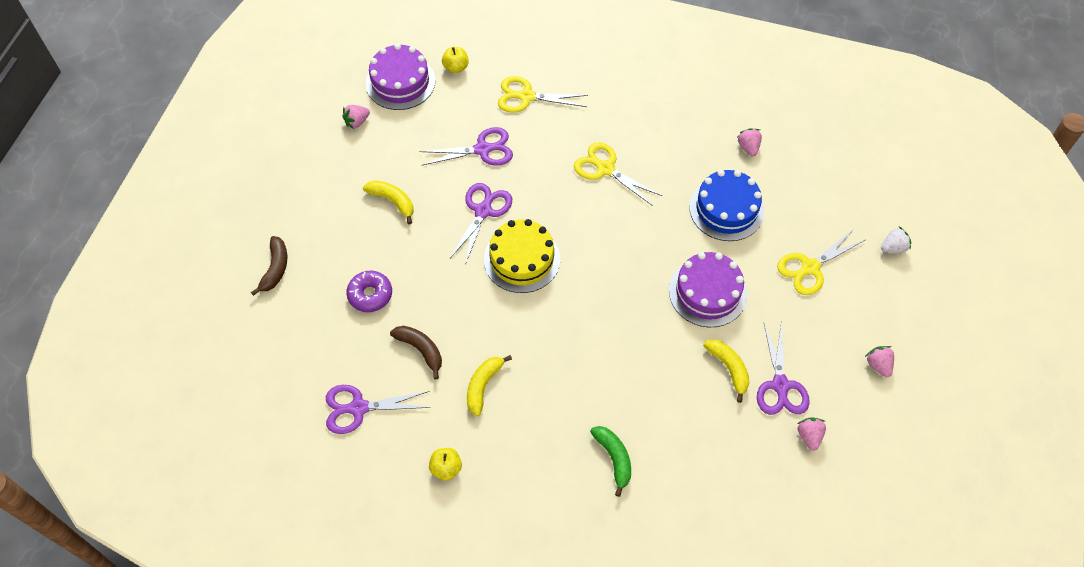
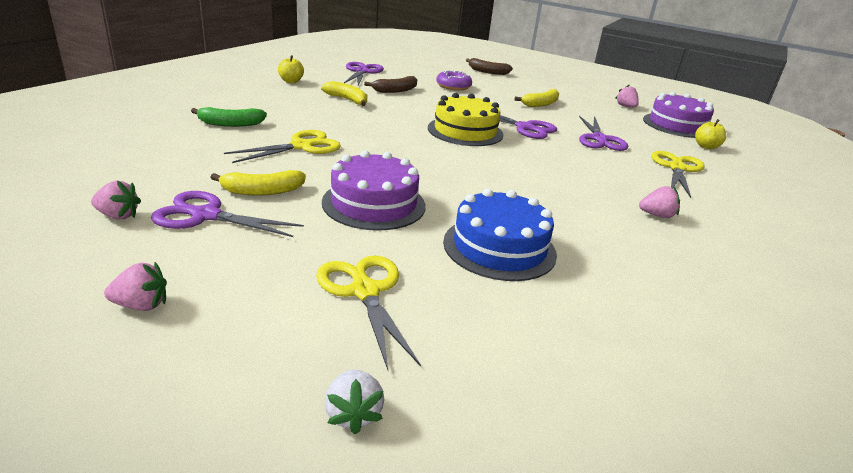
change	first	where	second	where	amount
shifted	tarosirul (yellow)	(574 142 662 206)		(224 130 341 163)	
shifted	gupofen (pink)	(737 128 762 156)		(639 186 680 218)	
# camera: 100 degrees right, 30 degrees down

..............................

(Problem details):
Would you reproduce the lines above exactly, without carrying over the pictures?

(Problem solution):
change	first	where	second	where	amount
shifted	tarosirul (yellow)	(574 142 662 206)		(224 130 341 163)	
shifted	gupofen (pink)	(737 128 762 156)		(639 186 680 218)	
# camera: 100 degrees right, 30 degrees down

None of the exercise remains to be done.